Restate the listing that follows word for word, without its pictures.

---

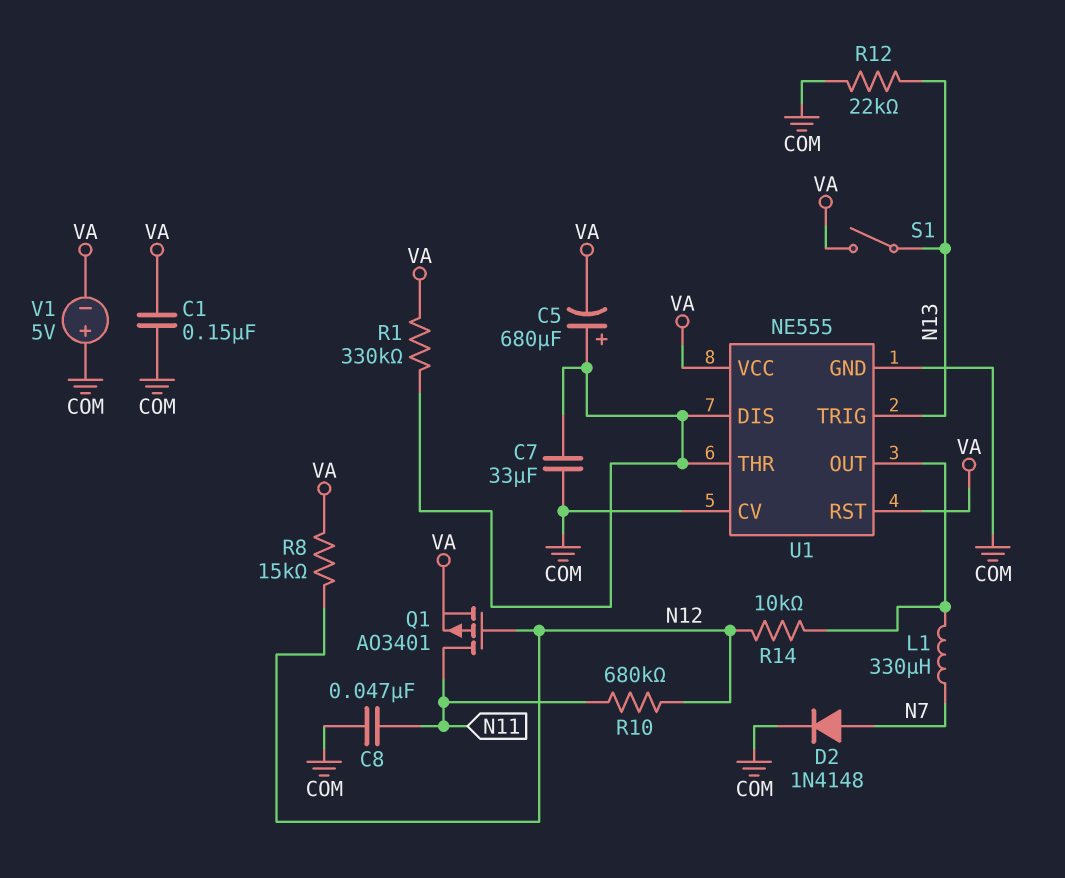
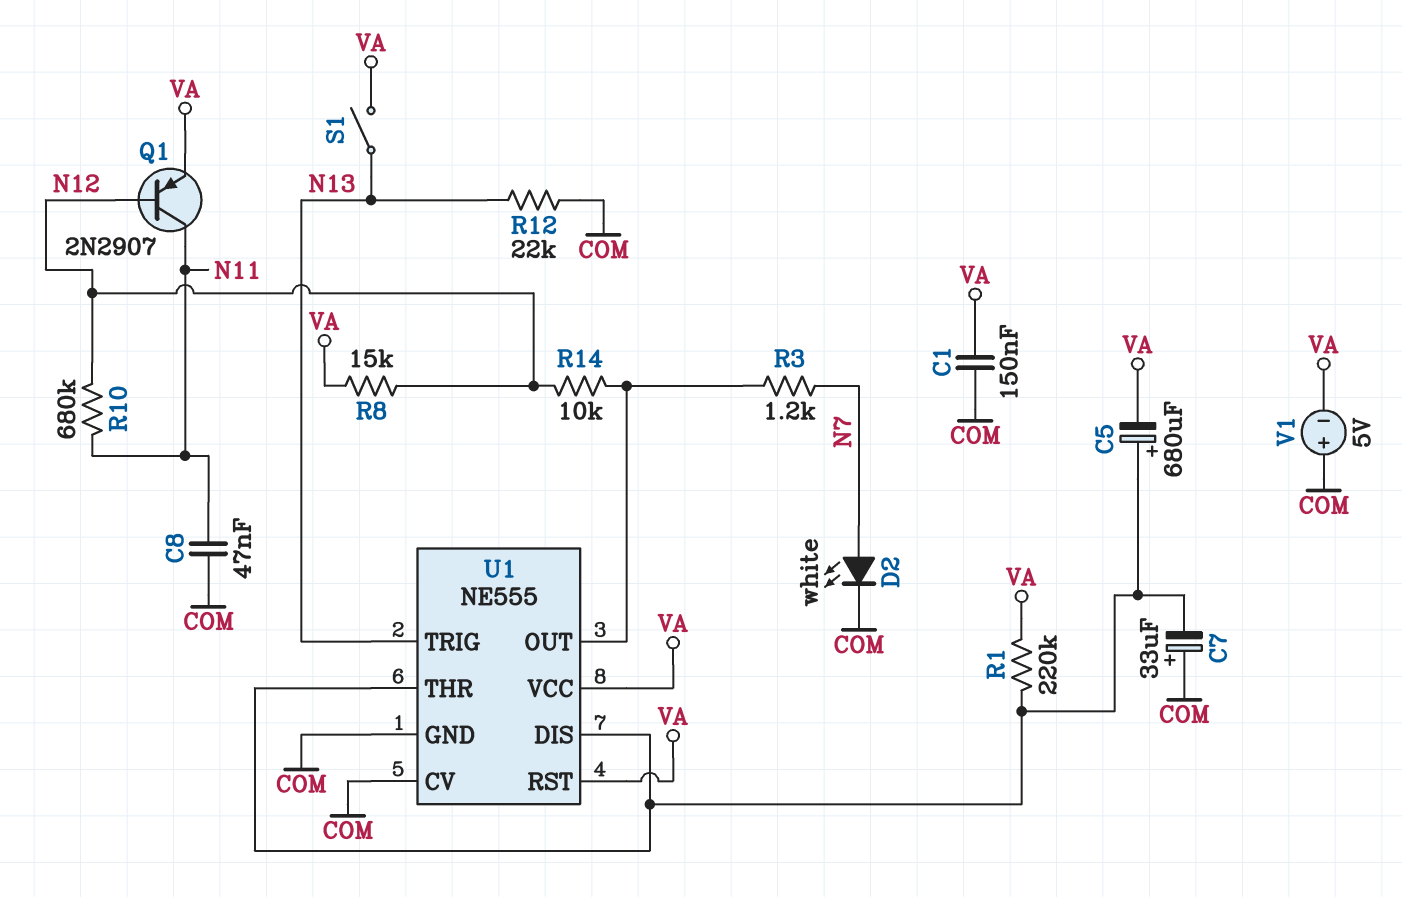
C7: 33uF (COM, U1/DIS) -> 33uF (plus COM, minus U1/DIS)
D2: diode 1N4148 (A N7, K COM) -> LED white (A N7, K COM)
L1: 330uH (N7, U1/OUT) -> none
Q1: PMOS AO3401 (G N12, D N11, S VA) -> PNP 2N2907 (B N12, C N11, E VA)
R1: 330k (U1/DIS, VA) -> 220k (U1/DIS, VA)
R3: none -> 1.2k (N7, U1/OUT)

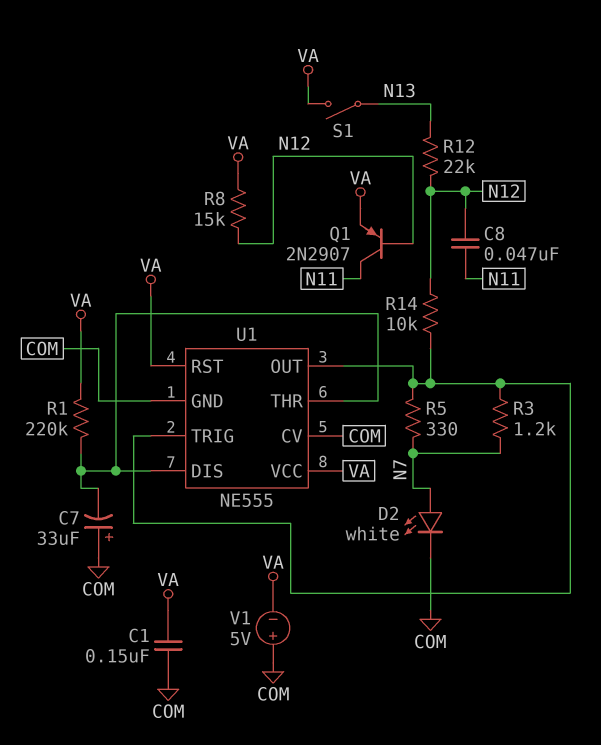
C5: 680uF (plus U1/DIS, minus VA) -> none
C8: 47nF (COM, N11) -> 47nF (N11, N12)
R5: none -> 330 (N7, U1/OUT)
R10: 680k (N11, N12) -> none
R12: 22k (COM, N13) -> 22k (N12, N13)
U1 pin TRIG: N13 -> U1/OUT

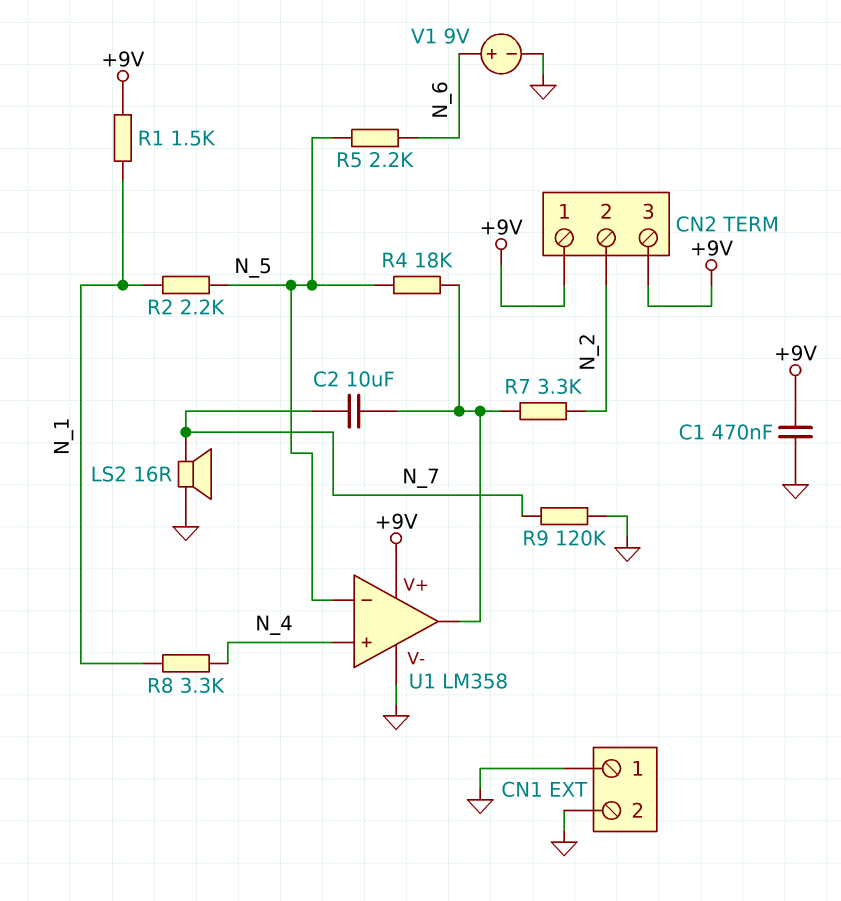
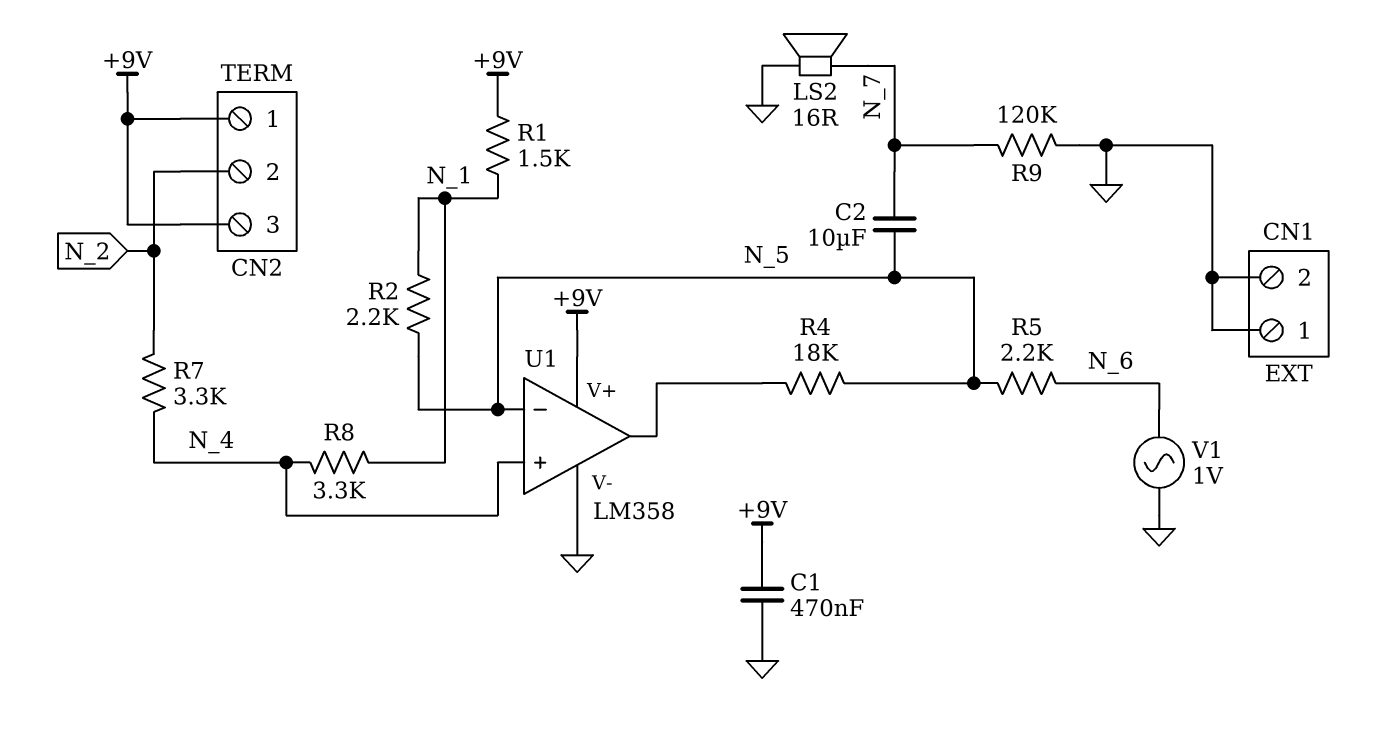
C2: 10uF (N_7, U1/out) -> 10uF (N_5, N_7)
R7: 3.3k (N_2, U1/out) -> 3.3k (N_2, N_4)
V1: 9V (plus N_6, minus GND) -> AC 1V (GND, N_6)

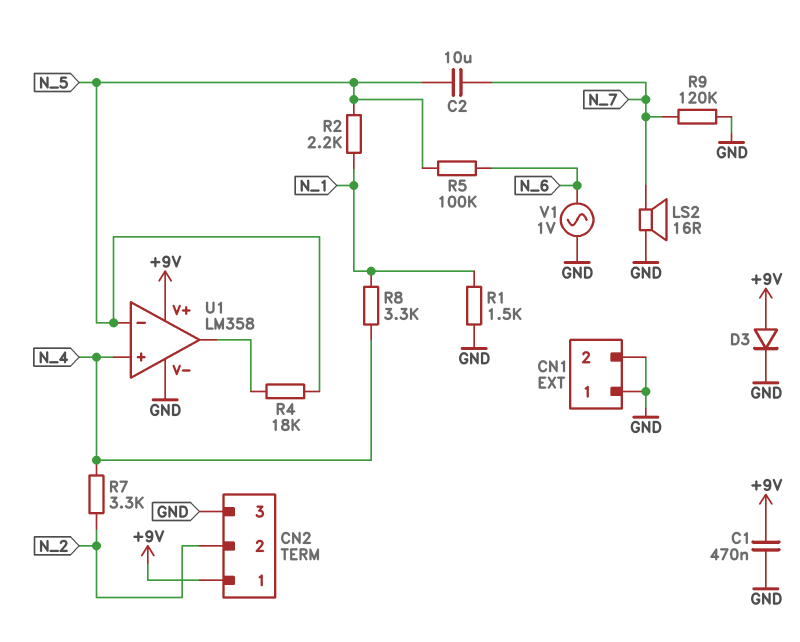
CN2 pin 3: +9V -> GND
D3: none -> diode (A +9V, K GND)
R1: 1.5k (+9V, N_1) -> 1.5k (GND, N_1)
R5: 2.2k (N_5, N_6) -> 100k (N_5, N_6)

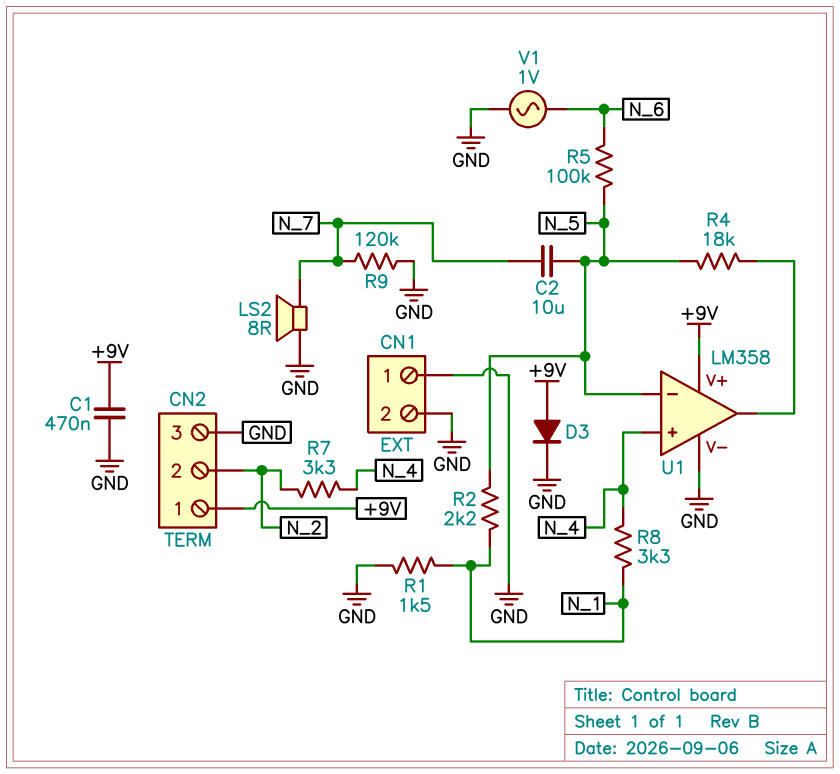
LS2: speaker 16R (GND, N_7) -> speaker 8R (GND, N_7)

---

ANSWER BOX:
C7: 33uF (COM, U1/DIS) -> 33uF (plus COM, minus U1/DIS)
D2: diode 1N4148 (A N7, K COM) -> LED white (A N7, K COM)
L1: 330uH (N7, U1/OUT) -> none
Q1: PMOS AO3401 (G N12, D N11, S VA) -> PNP 2N2907 (B N12, C N11, E VA)
R1: 330k (U1/DIS, VA) -> 220k (U1/DIS, VA)
R3: none -> 1.2k (N7, U1/OUT)

C5: 680uF (plus U1/DIS, minus VA) -> none
C8: 47nF (COM, N11) -> 47nF (N11, N12)
R5: none -> 330 (N7, U1/OUT)
R10: 680k (N11, N12) -> none
R12: 22k (COM, N13) -> 22k (N12, N13)
U1 pin TRIG: N13 -> U1/OUT

C2: 10uF (N_7, U1/out) -> 10uF (N_5, N_7)
R7: 3.3k (N_2, U1/out) -> 3.3k (N_2, N_4)
V1: 9V (plus N_6, minus GND) -> AC 1V (GND, N_6)

CN2 pin 3: +9V -> GND
D3: none -> diode (A +9V, K GND)
R1: 1.5k (+9V, N_1) -> 1.5k (GND, N_1)
R5: 2.2k (N_5, N_6) -> 100k (N_5, N_6)

LS2: speaker 16R (GND, N_7) -> speaker 8R (GND, N_7)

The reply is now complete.